Aim | Rewrite the entries below with every "counterclockwise" changed to "anticlockwise" and everything else left as is. Leave the pictures out.

╭─ The records

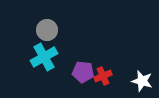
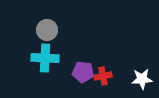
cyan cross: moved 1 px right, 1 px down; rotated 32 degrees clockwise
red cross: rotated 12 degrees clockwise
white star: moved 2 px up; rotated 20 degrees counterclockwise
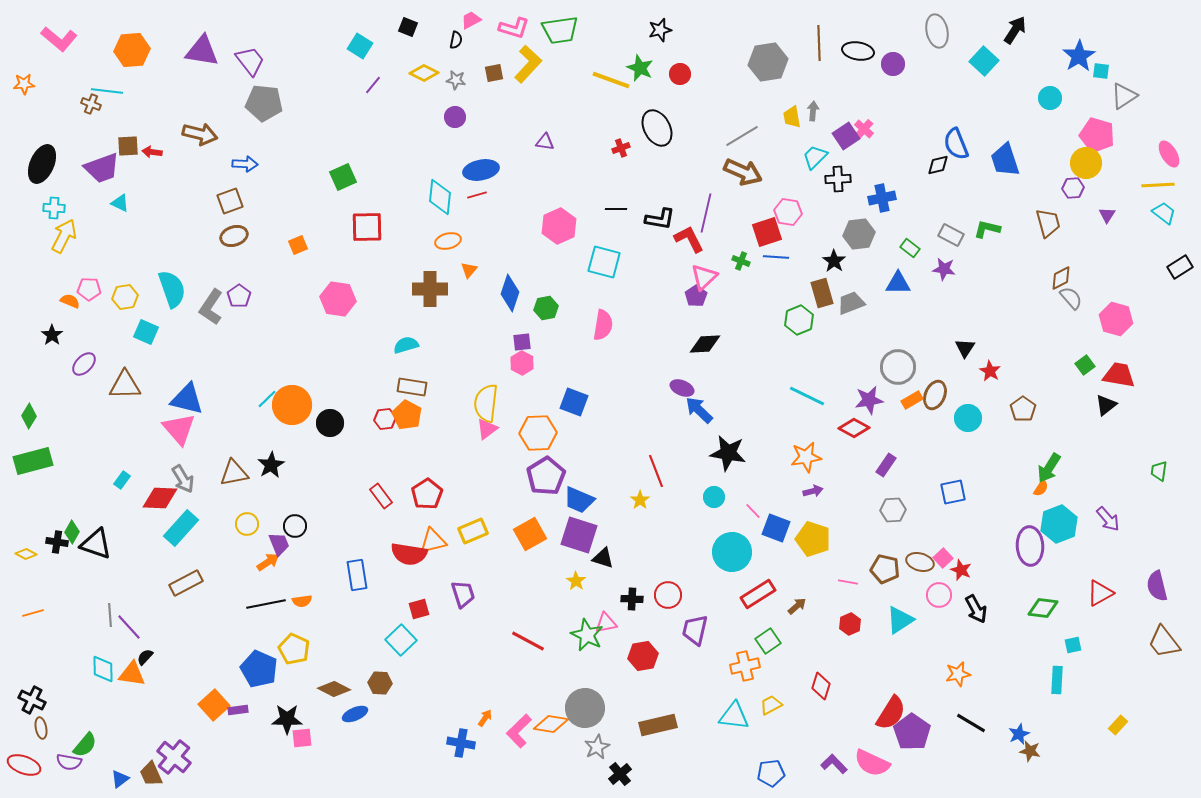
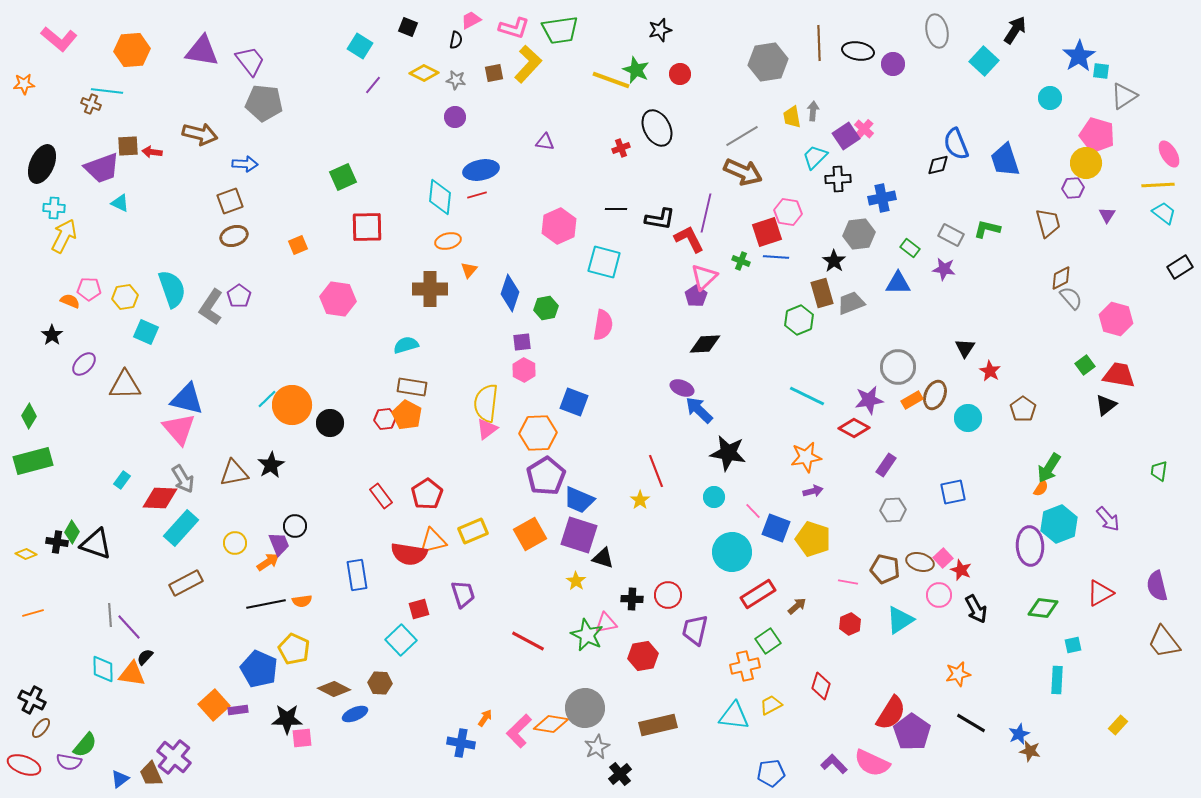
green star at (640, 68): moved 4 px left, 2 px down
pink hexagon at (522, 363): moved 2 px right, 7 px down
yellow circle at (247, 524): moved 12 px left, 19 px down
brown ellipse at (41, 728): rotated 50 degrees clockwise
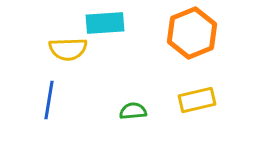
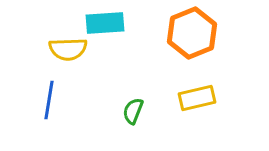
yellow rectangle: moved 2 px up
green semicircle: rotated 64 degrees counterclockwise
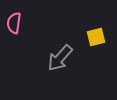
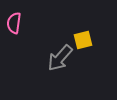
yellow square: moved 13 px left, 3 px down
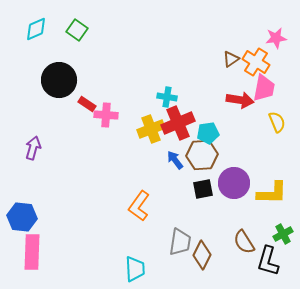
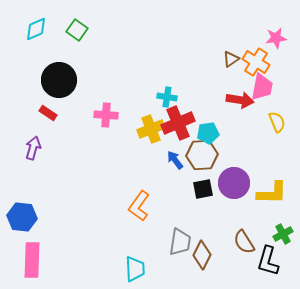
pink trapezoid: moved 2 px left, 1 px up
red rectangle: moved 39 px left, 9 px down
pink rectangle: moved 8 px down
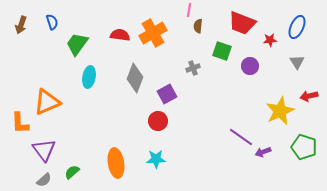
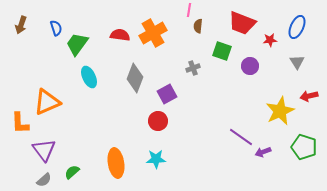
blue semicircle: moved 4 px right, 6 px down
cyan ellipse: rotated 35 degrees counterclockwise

╰─

Reply to the exercise |
cyan cross: moved 1 px right, 1 px down; rotated 32 degrees clockwise
red cross: rotated 12 degrees clockwise
white star: moved 2 px up; rotated 20 degrees anticlockwise
green star at (640, 68): moved 4 px left, 2 px down
pink hexagon at (522, 363): moved 2 px right, 7 px down
yellow circle at (247, 524): moved 12 px left, 19 px down
brown ellipse at (41, 728): rotated 50 degrees clockwise
yellow rectangle: moved 2 px up
green semicircle: rotated 64 degrees anticlockwise
yellow square: moved 13 px left, 3 px down
pink trapezoid: moved 2 px left, 1 px up
red rectangle: moved 39 px left, 9 px down
pink rectangle: moved 8 px down
blue semicircle: moved 4 px right, 6 px down
cyan ellipse: rotated 35 degrees anticlockwise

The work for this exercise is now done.